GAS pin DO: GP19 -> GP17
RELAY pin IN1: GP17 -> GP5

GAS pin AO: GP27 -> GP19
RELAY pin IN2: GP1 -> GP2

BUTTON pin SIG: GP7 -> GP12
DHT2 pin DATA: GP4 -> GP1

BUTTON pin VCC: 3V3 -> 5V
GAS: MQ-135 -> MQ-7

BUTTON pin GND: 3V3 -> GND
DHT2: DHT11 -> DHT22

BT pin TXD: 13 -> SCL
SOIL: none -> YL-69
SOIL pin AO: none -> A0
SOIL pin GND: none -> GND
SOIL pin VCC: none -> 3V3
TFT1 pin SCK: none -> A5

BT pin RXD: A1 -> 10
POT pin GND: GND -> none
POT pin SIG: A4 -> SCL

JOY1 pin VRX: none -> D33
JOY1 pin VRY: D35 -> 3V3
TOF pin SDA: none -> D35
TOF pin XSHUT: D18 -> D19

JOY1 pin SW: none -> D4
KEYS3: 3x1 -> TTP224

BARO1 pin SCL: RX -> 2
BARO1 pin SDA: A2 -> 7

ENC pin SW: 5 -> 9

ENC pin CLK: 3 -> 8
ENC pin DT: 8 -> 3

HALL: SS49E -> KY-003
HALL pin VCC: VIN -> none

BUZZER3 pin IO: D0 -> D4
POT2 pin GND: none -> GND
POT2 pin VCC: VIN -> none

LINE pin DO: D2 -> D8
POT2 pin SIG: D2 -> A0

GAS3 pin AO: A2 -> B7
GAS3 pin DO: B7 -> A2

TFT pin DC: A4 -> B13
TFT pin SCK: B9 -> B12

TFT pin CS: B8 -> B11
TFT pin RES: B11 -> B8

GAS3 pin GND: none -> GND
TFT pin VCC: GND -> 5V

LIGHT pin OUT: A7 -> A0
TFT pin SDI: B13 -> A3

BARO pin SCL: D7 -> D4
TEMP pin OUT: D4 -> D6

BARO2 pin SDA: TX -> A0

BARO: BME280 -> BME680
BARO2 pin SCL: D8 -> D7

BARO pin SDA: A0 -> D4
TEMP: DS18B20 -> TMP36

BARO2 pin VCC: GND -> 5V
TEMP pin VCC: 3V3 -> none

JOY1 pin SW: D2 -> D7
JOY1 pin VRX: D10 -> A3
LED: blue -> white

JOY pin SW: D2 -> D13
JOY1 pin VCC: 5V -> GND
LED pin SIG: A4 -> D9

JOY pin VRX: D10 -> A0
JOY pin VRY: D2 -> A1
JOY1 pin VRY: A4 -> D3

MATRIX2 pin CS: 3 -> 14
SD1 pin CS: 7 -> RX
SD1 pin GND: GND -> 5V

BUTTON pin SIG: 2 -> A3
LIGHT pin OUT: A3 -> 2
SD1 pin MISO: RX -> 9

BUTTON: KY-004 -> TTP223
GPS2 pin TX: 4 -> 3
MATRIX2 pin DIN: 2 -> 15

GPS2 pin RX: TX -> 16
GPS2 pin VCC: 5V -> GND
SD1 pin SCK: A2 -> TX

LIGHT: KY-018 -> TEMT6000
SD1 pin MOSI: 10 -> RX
****************************************
Everything from the line with "LINE pin DO: D2 -> D8" through the last line of the data above, please return word for word, and no other line.

### Solution for this exercise
LINE pin DO: D2 -> D8
POT2 pin SIG: D2 -> A0

GAS3 pin AO: A2 -> B7
GAS3 pin DO: B7 -> A2

TFT pin DC: A4 -> B13
TFT pin SCK: B9 -> B12

TFT pin CS: B8 -> B11
TFT pin RES: B11 -> B8

GAS3 pin GND: none -> GND
TFT pin VCC: GND -> 5V

LIGHT pin OUT: A7 -> A0
TFT pin SDI: B13 -> A3

BARO pin SCL: D7 -> D4
TEMP pin OUT: D4 -> D6

BARO2 pin SDA: TX -> A0

BARO: BME280 -> BME680
BARO2 pin SCL: D8 -> D7

BARO pin SDA: A0 -> D4
TEMP: DS18B20 -> TMP36

BARO2 pin VCC: GND -> 5V
TEMP pin VCC: 3V3 -> none

JOY1 pin SW: D2 -> D7
JOY1 pin VRX: D10 -> A3
LED: blue -> white

JOY pin SW: D2 -> D13
JOY1 pin VCC: 5V -> GND
LED pin SIG: A4 -> D9

JOY pin VRX: D10 -> A0
JOY pin VRY: D2 -> A1
JOY1 pin VRY: A4 -> D3

MATRIX2 pin CS: 3 -> 14
SD1 pin CS: 7 -> RX
SD1 pin GND: GND -> 5V

BUTTON pin SIG: 2 -> A3
LIGHT pin OUT: A3 -> 2
SD1 pin MISO: RX -> 9

BUTTON: KY-004 -> TTP223
GPS2 pin TX: 4 -> 3
MATRIX2 pin DIN: 2 -> 15

GPS2 pin RX: TX -> 16
GPS2 pin VCC: 5V -> GND
SD1 pin SCK: A2 -> TX

LIGHT: KY-018 -> TEMT6000
SD1 pin MOSI: 10 -> RX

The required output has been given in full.